• Exercise prompt:
Leave out the pictures and print the records below exactly.

• Data provided:
◆ ◆ ◆ ◆
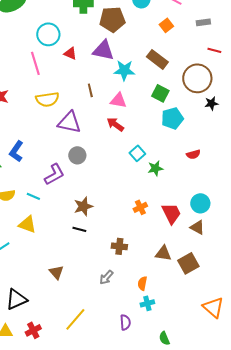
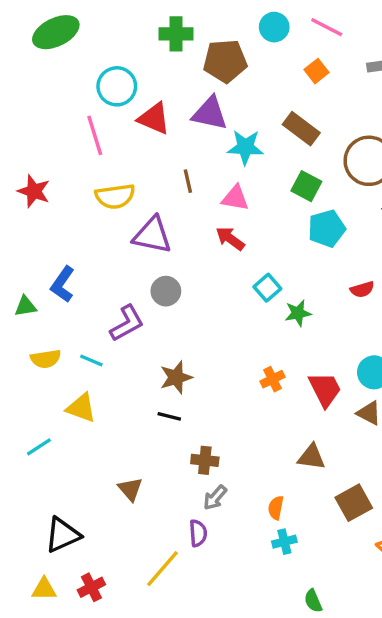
red triangle: (70, 53) -> (154, 118), size x1.5
brown cross: (119, 246) -> (205, 460), moved
brown square: (188, 263) -> (354, 503), moved
purple semicircle: (125, 322) -> (198, 533), moved

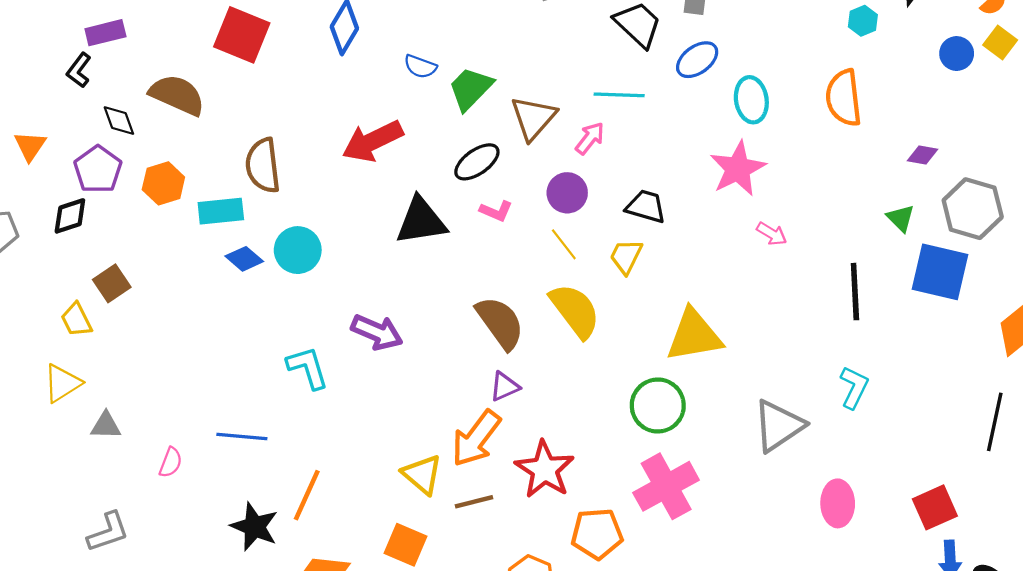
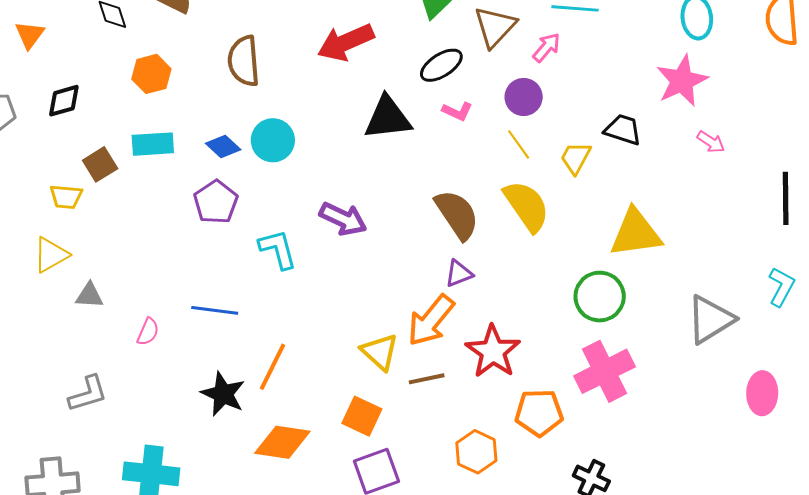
purple pentagon: (98, 169) -> (216, 202), moved
black trapezoid: (646, 206) -> (623, 130), moved
cyan rectangle: (221, 211) -> (153, 144), moved
yellow trapezoid: (76, 320) -> (66, 197), turned -60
◆ ◆ ◆ ◆
• Finished task:
red triangle: (70, 53) -> (154, 118), size x1.5
brown cross: (119, 246) -> (205, 460), moved
brown square: (188, 263) -> (354, 503), moved
purple semicircle: (125, 322) -> (198, 533), moved

purple pentagon: (98, 169) -> (216, 202), moved
black trapezoid: (646, 206) -> (623, 130), moved
cyan rectangle: (221, 211) -> (153, 144), moved
yellow trapezoid: (76, 320) -> (66, 197), turned -60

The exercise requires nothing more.